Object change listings
=== Section Start ===
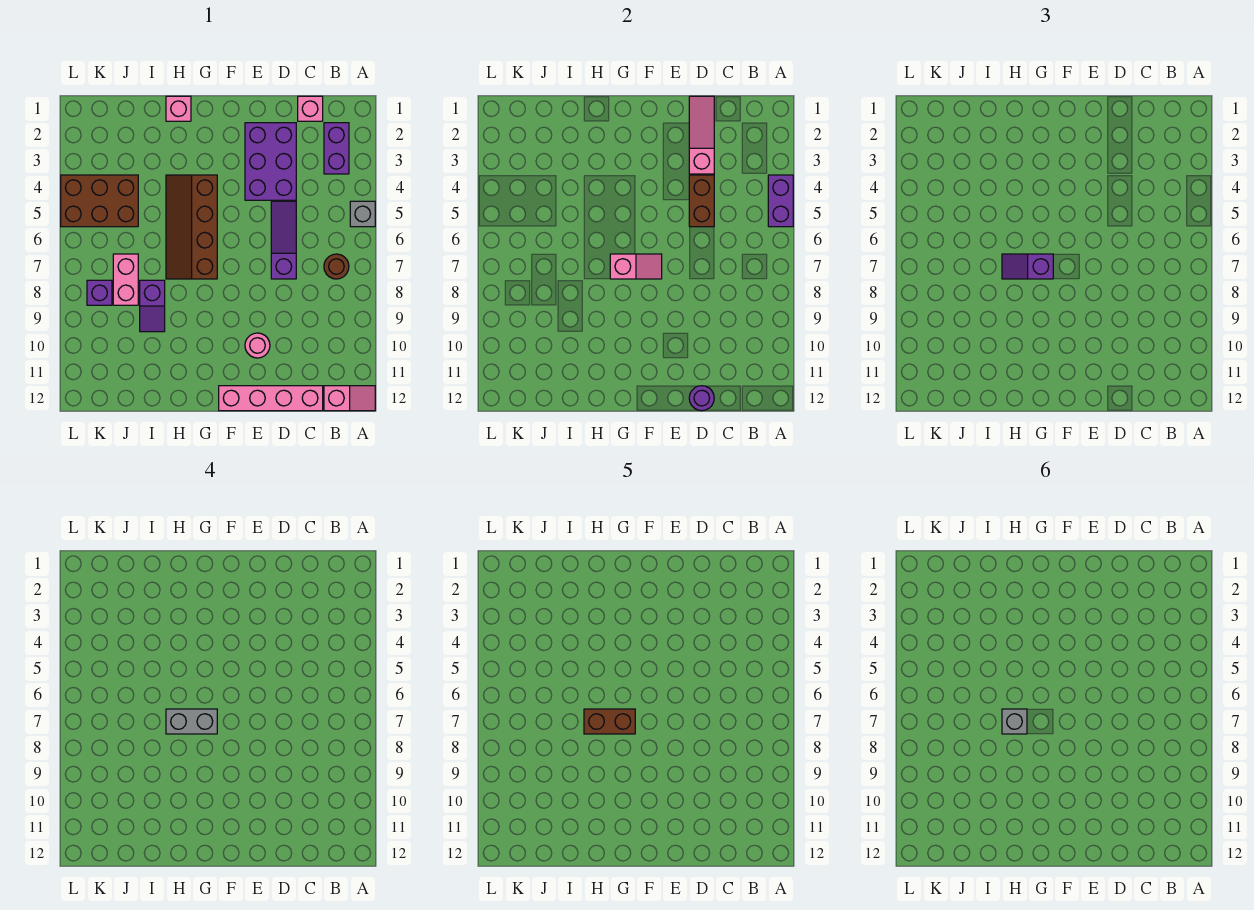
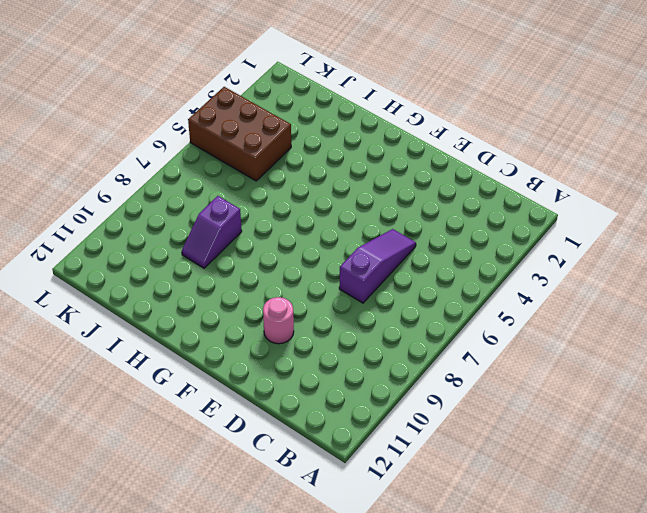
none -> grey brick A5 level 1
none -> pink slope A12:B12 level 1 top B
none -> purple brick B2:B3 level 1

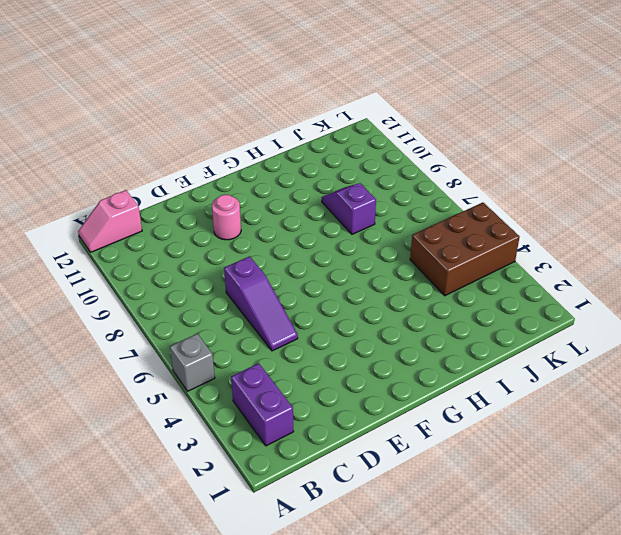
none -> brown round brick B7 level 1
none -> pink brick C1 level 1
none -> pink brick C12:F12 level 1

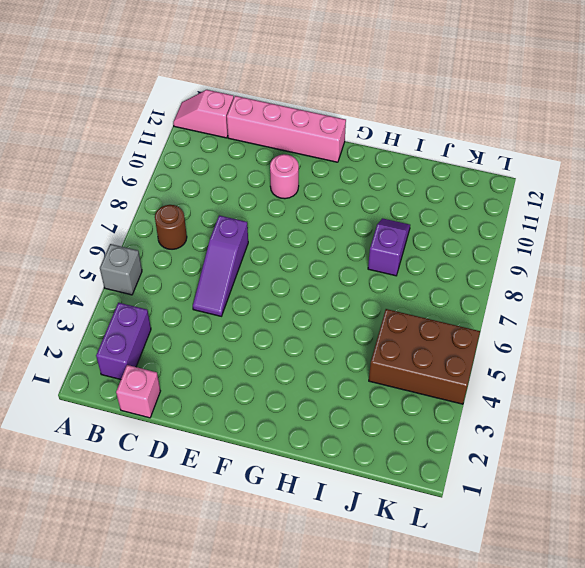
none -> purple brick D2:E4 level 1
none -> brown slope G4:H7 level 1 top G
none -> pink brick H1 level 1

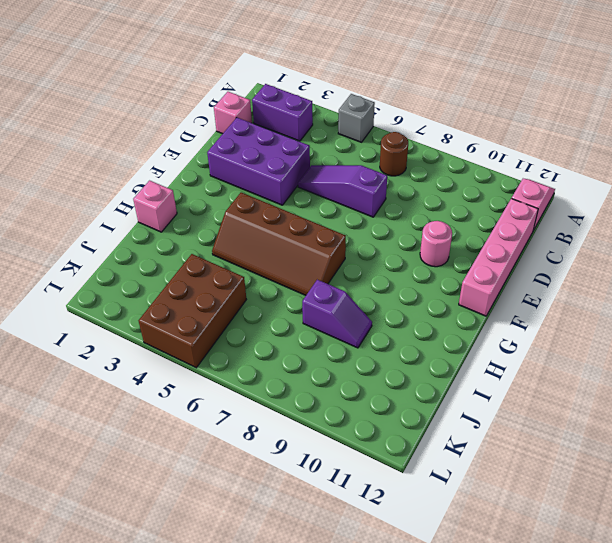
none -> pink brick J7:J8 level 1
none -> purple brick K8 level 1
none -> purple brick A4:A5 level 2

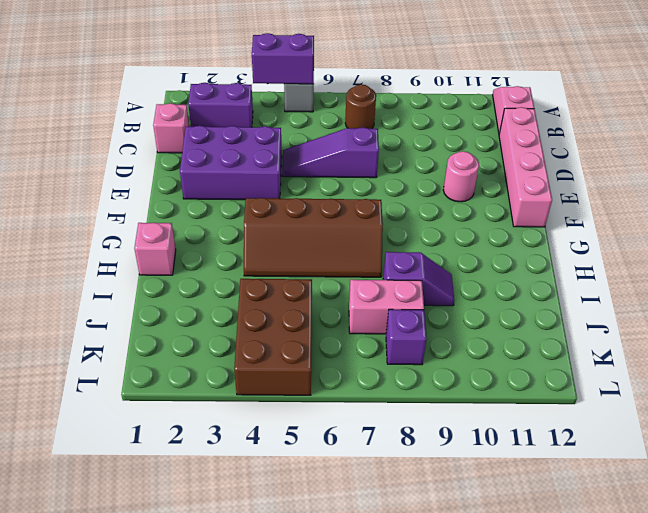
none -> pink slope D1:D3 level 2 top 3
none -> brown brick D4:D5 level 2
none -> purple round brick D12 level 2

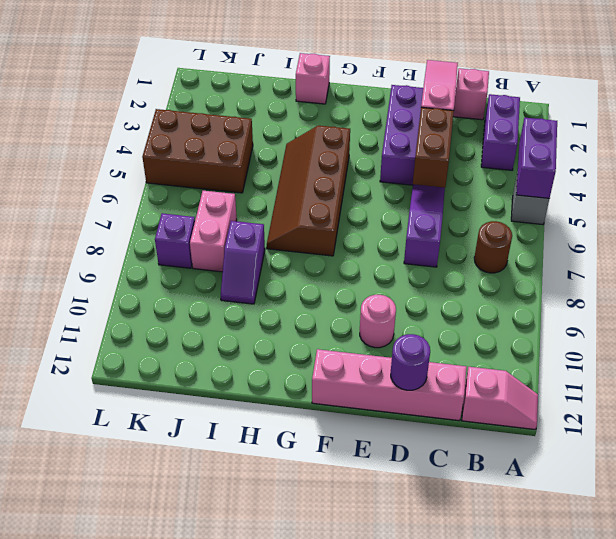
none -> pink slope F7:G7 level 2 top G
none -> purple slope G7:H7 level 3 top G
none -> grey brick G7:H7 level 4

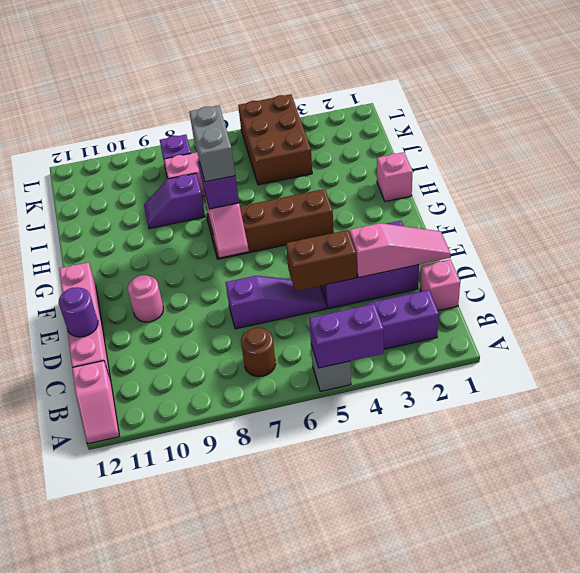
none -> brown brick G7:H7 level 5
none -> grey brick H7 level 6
=== Section End ===
=== Section Start ===
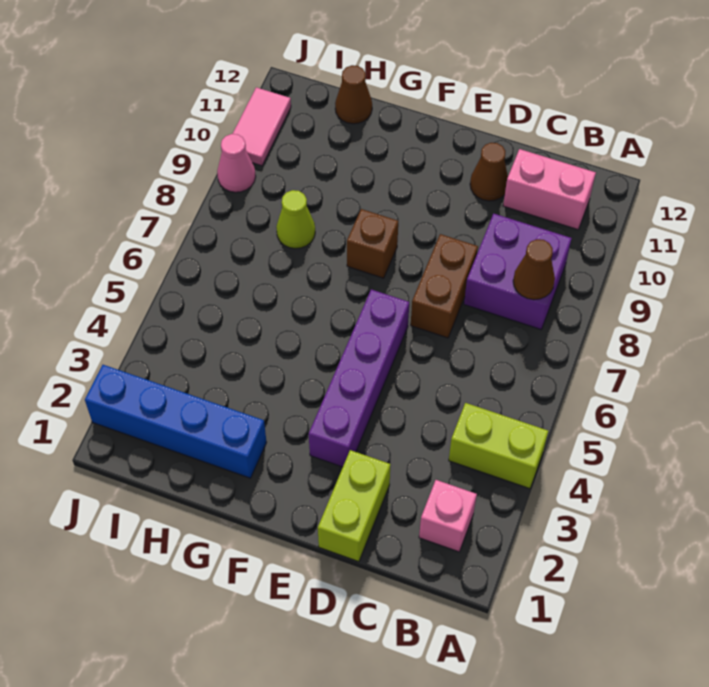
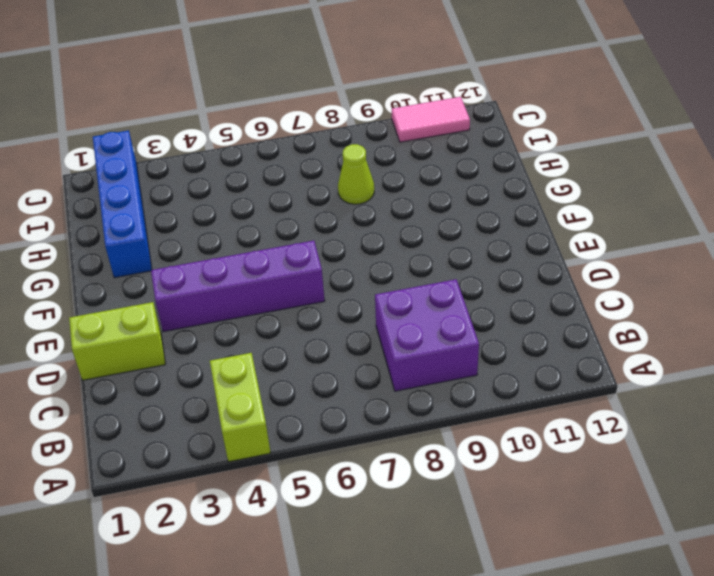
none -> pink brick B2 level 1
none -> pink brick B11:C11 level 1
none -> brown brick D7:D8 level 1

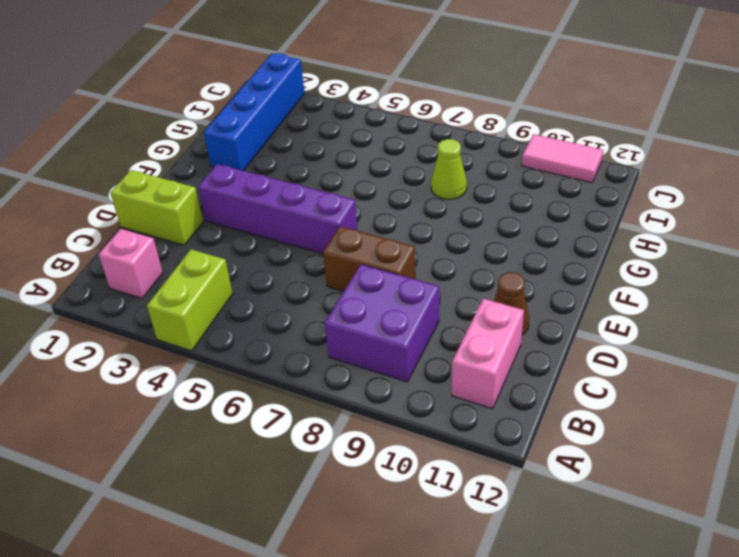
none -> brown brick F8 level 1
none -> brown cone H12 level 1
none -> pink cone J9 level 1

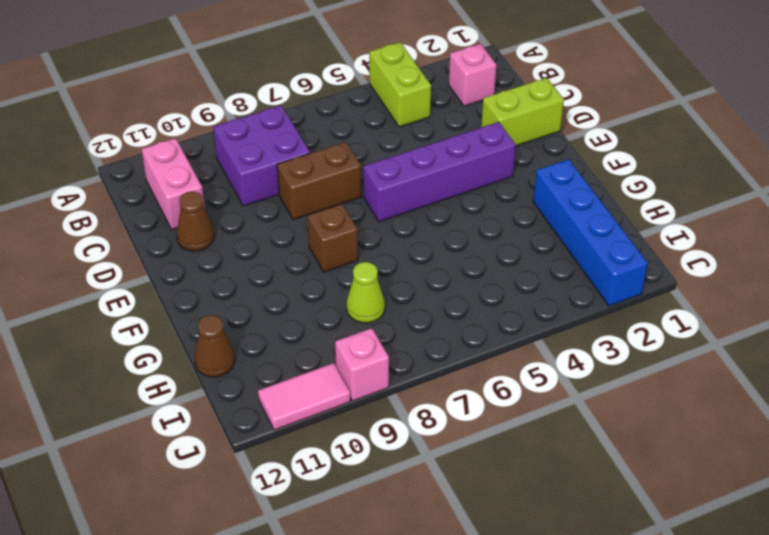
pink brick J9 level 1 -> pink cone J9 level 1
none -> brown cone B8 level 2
=== Section End ===
From the records above, quote word for word only the lines beginning at the line that has "none -> grey brick A5 level 1" and stopping after the line that has "none -> grey brick G7:H7 level 4". Omit the pictures.

none -> grey brick A5 level 1
none -> pink slope A12:B12 level 1 top B
none -> purple brick B2:B3 level 1

none -> brown round brick B7 level 1
none -> pink brick C1 level 1
none -> pink brick C12:F12 level 1

none -> purple brick D2:E4 level 1
none -> brown slope G4:H7 level 1 top G
none -> pink brick H1 level 1

none -> pink brick J7:J8 level 1
none -> purple brick K8 level 1
none -> purple brick A4:A5 level 2

none -> pink slope D1:D3 level 2 top 3
none -> brown brick D4:D5 level 2
none -> purple round brick D12 level 2

none -> pink slope F7:G7 level 2 top G
none -> purple slope G7:H7 level 3 top G
none -> grey brick G7:H7 level 4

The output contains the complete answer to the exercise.